* _Your objective_
Only the lines below from the one containing "red brick E9:F9" to the one containing "grey plate B1:B2" should be repeated, both included and unchanged.
»»
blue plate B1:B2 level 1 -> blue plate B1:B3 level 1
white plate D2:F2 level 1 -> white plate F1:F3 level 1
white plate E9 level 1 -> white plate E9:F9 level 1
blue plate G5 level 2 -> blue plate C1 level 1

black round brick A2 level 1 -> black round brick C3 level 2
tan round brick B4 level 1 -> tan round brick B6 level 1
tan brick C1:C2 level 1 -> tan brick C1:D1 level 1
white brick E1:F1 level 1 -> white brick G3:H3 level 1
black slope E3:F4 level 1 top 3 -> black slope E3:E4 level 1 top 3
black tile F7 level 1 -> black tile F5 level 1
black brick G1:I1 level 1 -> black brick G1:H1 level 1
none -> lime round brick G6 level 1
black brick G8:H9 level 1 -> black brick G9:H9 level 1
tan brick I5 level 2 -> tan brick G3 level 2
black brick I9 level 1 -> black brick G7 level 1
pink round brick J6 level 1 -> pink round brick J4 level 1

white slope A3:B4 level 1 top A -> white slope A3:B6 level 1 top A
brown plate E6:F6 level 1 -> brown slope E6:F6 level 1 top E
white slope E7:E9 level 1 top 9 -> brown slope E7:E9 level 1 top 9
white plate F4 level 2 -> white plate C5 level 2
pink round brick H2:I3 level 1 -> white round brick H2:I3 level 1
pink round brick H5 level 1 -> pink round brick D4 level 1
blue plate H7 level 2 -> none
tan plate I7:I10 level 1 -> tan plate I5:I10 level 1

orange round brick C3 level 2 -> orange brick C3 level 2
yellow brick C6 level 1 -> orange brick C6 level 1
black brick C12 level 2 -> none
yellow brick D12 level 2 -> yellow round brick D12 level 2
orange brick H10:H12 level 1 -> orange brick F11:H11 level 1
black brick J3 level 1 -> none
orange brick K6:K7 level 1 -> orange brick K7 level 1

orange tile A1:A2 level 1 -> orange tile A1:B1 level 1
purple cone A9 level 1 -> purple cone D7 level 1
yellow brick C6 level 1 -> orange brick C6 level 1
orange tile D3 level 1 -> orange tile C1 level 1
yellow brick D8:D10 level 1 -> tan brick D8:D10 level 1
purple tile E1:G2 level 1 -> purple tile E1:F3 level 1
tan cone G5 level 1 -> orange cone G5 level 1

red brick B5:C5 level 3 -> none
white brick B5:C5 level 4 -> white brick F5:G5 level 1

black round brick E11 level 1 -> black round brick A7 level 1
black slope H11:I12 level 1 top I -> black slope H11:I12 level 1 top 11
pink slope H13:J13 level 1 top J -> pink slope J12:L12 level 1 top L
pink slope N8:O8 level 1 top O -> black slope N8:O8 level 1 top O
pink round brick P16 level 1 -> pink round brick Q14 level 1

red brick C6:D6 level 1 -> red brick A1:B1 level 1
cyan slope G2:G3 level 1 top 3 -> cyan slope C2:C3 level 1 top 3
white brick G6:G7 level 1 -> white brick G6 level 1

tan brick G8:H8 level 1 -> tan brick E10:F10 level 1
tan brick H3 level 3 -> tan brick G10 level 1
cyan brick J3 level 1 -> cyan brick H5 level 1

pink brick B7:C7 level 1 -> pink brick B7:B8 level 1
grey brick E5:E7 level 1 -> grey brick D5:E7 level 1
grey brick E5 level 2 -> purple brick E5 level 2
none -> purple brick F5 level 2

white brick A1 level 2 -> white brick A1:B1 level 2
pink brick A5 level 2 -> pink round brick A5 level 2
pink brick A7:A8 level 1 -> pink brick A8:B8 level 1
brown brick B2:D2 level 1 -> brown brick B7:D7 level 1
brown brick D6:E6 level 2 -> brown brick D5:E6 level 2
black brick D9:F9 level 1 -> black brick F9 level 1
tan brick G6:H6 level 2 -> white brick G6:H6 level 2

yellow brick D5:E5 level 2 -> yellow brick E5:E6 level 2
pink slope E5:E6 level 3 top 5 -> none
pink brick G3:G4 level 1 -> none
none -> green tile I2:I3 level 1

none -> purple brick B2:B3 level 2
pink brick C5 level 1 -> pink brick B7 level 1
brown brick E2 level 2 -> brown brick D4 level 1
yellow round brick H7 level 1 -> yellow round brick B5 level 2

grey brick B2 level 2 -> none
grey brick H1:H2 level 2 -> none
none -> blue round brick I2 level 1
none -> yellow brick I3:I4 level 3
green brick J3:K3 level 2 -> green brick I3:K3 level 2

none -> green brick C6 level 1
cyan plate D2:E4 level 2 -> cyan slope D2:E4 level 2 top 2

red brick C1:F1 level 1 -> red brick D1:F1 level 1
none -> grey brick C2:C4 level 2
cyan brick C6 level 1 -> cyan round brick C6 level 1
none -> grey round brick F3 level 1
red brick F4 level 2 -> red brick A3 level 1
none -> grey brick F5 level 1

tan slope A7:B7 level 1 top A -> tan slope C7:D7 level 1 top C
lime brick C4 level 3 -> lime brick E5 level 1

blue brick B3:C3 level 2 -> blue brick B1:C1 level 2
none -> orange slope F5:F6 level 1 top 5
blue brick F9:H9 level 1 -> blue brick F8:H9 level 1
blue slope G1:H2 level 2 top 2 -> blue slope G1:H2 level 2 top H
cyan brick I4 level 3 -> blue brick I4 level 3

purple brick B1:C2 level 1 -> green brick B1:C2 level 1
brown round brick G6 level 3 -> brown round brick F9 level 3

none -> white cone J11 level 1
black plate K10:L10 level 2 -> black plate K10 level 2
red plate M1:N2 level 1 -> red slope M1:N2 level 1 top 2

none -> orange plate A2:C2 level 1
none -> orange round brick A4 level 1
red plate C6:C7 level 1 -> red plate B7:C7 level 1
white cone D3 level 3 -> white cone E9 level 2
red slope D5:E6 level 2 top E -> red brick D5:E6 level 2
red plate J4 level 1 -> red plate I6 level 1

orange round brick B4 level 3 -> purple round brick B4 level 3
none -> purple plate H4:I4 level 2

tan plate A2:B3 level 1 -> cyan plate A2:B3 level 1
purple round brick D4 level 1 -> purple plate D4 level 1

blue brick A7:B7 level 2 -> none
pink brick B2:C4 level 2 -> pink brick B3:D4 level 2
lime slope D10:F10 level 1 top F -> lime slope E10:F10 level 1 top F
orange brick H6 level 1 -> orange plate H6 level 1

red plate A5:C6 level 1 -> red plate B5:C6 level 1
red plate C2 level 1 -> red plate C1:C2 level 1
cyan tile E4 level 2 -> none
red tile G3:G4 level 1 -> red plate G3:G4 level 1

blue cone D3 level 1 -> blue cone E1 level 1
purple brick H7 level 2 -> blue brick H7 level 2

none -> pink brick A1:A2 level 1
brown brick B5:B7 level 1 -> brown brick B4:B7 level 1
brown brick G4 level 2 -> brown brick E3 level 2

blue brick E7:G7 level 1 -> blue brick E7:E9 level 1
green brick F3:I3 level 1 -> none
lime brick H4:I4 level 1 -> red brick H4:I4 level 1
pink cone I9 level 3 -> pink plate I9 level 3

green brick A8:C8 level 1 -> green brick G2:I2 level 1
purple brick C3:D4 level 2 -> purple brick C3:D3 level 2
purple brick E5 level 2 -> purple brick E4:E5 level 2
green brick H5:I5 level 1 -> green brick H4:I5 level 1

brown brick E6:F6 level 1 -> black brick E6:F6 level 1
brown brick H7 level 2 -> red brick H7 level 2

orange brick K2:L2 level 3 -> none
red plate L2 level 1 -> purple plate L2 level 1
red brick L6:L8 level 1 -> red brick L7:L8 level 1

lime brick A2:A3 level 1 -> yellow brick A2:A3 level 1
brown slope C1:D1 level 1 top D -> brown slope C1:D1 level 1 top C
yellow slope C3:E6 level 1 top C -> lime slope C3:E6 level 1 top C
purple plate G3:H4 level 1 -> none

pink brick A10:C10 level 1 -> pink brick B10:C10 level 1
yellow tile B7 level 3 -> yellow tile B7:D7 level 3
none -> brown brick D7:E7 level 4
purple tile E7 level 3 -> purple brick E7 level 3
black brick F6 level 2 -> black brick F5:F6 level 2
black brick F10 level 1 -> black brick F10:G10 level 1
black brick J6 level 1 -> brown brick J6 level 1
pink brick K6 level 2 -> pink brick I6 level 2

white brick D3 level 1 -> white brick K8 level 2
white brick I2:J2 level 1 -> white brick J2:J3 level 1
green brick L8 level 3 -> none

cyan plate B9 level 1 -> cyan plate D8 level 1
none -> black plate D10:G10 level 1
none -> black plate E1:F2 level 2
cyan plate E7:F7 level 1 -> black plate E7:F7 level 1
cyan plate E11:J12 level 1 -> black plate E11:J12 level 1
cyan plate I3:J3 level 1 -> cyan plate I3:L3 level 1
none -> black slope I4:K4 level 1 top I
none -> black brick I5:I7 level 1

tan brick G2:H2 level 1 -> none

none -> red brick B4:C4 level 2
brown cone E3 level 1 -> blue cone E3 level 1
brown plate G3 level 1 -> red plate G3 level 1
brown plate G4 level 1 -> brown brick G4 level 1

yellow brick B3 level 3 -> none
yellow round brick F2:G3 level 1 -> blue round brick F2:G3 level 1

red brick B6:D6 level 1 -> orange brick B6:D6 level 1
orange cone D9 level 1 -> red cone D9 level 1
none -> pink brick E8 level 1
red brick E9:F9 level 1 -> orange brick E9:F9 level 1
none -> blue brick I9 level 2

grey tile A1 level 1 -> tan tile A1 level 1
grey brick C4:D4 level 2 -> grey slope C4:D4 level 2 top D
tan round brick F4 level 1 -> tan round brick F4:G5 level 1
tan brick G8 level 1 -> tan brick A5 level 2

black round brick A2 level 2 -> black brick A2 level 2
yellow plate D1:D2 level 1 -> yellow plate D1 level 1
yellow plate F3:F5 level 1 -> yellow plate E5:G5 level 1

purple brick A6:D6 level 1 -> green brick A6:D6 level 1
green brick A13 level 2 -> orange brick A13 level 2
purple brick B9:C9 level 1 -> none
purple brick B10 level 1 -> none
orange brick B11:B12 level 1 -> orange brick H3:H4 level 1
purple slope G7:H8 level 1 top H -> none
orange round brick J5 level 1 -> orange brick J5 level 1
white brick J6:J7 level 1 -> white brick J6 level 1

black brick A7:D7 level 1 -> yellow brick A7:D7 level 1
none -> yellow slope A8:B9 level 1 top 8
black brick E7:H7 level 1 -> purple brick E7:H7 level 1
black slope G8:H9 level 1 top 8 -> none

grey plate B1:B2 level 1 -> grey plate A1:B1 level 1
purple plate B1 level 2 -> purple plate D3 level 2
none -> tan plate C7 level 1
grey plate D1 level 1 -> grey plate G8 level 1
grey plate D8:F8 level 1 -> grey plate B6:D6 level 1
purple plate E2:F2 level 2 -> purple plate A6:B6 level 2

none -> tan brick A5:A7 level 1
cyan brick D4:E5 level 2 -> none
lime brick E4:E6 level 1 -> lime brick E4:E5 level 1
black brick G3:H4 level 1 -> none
««
* _Response to this exercise_
red brick E9:F9 level 1 -> orange brick E9:F9 level 1
none -> blue brick I9 level 2

grey tile A1 level 1 -> tan tile A1 level 1
grey brick C4:D4 level 2 -> grey slope C4:D4 level 2 top D
tan round brick F4 level 1 -> tan round brick F4:G5 level 1
tan brick G8 level 1 -> tan brick A5 level 2

black round brick A2 level 2 -> black brick A2 level 2
yellow plate D1:D2 level 1 -> yellow plate D1 level 1
yellow plate F3:F5 level 1 -> yellow plate E5:G5 level 1

purple brick A6:D6 level 1 -> green brick A6:D6 level 1
green brick A13 level 2 -> orange brick A13 level 2
purple brick B9:C9 level 1 -> none
purple brick B10 level 1 -> none
orange brick B11:B12 level 1 -> orange brick H3:H4 level 1
purple slope G7:H8 level 1 top H -> none
orange round brick J5 level 1 -> orange brick J5 level 1
white brick J6:J7 level 1 -> white brick J6 level 1

black brick A7:D7 level 1 -> yellow brick A7:D7 level 1
none -> yellow slope A8:B9 level 1 top 8
black brick E7:H7 level 1 -> purple brick E7:H7 level 1
black slope G8:H9 level 1 top 8 -> none

grey plate B1:B2 level 1 -> grey plate A1:B1 level 1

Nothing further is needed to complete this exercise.